DIRECTIONS.
Only those lines in the data below from the line containing "black scissors: 2 -> 1" through the line containing "blue scissors: 4 -> 1", both included, should be restated word for word.

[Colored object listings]
————————
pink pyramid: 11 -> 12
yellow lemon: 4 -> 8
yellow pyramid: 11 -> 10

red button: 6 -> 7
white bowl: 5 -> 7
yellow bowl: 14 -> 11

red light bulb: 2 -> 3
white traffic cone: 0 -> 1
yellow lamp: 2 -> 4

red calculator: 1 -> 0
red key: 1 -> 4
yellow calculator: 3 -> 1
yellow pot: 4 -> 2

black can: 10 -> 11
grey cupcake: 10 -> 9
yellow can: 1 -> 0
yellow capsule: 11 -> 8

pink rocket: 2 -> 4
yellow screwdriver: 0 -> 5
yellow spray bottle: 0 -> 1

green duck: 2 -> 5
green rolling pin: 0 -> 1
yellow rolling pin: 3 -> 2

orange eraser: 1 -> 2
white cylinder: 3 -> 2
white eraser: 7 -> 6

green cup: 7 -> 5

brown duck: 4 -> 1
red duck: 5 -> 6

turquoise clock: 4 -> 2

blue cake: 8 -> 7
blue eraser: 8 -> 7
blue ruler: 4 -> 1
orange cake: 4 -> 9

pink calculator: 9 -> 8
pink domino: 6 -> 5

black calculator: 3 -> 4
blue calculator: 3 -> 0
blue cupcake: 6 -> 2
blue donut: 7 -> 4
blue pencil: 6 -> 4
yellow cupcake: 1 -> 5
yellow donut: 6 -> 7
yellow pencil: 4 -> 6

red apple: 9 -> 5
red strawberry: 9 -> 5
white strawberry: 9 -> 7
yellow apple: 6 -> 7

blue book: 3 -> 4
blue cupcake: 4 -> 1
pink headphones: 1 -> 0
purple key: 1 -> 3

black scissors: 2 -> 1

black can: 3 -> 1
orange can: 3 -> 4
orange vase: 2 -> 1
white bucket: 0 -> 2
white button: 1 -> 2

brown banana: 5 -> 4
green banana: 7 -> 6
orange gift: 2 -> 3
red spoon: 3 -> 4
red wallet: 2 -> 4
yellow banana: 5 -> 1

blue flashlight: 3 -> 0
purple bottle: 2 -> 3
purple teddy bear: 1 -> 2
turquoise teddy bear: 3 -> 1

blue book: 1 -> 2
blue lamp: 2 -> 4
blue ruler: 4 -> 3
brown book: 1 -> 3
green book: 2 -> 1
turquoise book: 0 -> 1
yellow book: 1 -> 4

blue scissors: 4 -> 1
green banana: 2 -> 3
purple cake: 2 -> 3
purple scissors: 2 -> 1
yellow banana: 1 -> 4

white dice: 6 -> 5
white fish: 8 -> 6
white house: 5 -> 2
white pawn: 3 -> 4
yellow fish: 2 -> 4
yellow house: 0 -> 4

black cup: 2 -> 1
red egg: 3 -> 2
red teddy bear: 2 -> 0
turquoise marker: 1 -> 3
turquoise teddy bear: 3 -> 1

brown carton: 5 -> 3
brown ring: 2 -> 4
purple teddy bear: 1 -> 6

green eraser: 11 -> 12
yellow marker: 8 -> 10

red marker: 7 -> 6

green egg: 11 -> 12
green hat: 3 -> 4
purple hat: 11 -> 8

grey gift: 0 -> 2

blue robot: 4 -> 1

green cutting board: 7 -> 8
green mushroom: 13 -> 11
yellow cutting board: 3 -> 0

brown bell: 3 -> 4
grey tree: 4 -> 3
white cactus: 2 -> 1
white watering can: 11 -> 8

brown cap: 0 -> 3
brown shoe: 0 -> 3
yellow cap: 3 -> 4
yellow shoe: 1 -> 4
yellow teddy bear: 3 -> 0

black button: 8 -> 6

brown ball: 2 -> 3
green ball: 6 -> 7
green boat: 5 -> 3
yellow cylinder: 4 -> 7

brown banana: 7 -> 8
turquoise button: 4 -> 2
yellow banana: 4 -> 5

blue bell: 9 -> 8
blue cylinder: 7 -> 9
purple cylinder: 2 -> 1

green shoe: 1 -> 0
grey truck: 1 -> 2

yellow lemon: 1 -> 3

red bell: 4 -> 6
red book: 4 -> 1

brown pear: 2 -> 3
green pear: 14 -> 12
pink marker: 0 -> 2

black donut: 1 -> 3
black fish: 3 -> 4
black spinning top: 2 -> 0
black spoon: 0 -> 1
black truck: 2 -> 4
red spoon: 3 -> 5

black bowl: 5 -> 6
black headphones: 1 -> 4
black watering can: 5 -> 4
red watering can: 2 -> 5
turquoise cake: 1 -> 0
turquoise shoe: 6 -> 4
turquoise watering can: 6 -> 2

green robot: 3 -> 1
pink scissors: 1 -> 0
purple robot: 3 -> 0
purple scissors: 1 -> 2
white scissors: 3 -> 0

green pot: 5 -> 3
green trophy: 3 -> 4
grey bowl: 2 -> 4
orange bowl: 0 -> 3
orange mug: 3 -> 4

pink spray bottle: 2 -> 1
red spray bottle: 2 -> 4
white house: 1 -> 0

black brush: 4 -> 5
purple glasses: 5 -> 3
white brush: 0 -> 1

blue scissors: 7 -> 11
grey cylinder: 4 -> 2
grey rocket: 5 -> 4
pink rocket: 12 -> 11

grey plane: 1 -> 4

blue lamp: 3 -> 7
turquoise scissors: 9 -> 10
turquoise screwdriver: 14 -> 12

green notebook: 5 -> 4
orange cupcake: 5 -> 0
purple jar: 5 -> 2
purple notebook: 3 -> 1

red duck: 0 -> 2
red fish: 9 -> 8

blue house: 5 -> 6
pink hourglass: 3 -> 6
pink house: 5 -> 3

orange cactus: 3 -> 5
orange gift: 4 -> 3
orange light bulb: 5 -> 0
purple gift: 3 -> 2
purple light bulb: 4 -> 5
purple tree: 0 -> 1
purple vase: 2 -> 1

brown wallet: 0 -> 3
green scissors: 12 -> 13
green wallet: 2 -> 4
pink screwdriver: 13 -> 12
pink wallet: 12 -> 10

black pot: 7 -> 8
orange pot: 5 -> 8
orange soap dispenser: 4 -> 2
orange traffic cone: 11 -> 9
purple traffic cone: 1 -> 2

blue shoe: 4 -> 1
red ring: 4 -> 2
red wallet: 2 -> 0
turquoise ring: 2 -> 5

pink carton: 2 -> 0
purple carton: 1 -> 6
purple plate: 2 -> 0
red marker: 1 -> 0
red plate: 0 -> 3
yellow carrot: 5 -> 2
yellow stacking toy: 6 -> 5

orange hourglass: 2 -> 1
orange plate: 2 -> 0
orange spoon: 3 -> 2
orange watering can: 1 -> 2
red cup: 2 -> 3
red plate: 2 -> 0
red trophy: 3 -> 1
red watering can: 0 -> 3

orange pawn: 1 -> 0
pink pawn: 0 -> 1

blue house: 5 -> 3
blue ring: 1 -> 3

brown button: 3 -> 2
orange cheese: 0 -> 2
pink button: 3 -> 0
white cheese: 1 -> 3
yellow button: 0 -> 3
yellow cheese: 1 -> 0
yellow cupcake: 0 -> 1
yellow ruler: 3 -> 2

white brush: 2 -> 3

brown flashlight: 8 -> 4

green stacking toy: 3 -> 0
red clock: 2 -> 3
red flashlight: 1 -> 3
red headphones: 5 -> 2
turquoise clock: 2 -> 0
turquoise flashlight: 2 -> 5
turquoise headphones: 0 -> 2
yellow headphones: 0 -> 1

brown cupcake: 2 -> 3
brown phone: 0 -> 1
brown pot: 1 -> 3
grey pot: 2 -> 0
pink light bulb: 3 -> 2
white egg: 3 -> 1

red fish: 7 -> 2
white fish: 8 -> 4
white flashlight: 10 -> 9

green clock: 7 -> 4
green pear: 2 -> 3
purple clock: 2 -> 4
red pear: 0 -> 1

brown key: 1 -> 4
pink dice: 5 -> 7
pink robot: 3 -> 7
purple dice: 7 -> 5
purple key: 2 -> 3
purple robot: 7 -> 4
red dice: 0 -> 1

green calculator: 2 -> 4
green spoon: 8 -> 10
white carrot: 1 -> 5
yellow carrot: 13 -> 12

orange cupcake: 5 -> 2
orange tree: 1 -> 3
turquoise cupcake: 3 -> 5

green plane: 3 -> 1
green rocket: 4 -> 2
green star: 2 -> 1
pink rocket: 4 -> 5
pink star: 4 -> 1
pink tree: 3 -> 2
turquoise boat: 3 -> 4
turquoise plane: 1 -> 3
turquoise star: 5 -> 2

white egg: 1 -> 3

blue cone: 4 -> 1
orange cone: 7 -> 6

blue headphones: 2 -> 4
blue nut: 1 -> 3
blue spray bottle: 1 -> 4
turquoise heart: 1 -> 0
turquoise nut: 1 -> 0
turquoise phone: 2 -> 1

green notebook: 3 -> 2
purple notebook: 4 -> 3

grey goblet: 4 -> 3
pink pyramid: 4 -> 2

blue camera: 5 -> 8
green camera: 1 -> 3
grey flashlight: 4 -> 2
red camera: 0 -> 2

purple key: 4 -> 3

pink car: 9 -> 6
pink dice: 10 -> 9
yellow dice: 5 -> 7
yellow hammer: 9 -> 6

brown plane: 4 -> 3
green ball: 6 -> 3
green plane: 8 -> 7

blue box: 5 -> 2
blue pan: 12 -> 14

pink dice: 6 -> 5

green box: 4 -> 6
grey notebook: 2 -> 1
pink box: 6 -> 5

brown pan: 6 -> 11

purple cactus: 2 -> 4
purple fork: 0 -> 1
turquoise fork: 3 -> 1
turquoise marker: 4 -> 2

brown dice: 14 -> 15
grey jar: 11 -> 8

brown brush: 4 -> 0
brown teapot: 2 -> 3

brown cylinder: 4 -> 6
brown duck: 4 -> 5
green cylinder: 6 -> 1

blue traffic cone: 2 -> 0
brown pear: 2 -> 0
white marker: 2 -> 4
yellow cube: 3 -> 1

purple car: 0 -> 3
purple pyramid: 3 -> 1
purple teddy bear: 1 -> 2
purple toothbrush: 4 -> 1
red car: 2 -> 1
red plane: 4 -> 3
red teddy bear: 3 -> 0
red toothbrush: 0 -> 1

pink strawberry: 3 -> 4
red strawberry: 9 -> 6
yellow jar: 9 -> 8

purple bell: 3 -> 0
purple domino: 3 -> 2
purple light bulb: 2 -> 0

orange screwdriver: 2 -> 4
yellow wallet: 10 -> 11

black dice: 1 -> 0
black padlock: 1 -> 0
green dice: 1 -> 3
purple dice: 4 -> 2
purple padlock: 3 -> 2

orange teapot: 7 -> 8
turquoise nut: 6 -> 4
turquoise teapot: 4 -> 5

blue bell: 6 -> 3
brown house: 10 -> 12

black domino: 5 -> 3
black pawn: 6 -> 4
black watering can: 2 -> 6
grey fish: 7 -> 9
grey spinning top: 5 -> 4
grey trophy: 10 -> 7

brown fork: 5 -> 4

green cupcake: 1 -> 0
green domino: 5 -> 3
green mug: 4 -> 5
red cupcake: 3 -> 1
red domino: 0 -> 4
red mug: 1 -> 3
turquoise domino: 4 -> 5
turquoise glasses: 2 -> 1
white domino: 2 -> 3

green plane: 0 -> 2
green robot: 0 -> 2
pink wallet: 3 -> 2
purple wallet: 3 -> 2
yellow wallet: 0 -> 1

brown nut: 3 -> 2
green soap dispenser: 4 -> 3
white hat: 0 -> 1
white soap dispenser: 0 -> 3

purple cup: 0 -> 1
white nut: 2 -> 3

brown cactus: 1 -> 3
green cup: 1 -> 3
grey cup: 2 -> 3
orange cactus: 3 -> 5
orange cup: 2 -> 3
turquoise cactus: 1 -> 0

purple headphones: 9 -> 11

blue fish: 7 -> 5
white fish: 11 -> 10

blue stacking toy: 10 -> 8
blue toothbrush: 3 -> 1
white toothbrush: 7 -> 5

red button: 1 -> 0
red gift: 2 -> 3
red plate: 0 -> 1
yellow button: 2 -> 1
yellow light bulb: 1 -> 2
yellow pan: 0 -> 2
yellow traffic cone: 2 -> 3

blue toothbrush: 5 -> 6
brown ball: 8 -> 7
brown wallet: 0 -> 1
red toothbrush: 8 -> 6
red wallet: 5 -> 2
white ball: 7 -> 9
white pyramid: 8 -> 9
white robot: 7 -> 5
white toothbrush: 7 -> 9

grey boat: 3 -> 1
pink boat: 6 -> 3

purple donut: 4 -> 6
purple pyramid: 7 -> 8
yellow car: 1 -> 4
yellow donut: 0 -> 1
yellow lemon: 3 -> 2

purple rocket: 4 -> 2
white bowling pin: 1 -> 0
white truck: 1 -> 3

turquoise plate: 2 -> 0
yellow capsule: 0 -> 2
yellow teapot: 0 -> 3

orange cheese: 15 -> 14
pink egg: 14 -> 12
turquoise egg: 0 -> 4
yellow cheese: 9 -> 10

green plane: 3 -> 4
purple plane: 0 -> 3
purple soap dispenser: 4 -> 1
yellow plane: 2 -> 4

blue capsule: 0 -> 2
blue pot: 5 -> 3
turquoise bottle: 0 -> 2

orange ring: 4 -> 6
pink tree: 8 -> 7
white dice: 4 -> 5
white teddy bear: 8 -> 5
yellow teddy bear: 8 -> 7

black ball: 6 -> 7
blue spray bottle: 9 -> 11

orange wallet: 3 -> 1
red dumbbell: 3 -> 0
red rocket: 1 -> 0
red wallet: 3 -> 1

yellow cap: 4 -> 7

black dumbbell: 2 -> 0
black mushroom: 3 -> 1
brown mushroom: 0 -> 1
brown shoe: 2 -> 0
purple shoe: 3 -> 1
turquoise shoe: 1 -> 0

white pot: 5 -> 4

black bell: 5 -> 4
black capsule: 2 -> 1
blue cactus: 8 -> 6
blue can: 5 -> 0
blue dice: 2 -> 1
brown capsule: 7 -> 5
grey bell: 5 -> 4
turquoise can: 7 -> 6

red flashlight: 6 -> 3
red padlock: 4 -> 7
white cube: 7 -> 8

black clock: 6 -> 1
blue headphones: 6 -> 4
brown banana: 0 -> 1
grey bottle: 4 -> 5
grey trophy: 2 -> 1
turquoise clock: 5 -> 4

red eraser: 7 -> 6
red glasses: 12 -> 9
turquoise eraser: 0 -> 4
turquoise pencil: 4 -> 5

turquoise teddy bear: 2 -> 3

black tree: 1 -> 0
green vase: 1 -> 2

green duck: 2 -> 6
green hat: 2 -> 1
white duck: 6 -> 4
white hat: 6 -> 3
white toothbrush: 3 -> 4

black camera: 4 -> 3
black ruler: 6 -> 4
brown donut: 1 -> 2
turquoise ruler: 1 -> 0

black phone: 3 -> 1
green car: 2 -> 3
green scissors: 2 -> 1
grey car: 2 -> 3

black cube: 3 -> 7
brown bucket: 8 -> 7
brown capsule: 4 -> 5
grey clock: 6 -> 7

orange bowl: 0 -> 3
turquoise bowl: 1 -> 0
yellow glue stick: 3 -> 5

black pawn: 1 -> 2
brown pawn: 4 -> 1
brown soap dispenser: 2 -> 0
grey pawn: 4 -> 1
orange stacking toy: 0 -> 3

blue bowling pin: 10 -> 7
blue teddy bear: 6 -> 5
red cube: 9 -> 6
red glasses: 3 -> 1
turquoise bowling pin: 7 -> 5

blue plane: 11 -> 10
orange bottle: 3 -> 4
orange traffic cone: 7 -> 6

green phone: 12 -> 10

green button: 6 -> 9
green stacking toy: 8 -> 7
————————
SOLVED EXERCISE.
black scissors: 2 -> 1

black can: 3 -> 1
orange can: 3 -> 4
orange vase: 2 -> 1
white bucket: 0 -> 2
white button: 1 -> 2

brown banana: 5 -> 4
green banana: 7 -> 6
orange gift: 2 -> 3
red spoon: 3 -> 4
red wallet: 2 -> 4
yellow banana: 5 -> 1

blue flashlight: 3 -> 0
purple bottle: 2 -> 3
purple teddy bear: 1 -> 2
turquoise teddy bear: 3 -> 1

blue book: 1 -> 2
blue lamp: 2 -> 4
blue ruler: 4 -> 3
brown book: 1 -> 3
green book: 2 -> 1
turquoise book: 0 -> 1
yellow book: 1 -> 4

blue scissors: 4 -> 1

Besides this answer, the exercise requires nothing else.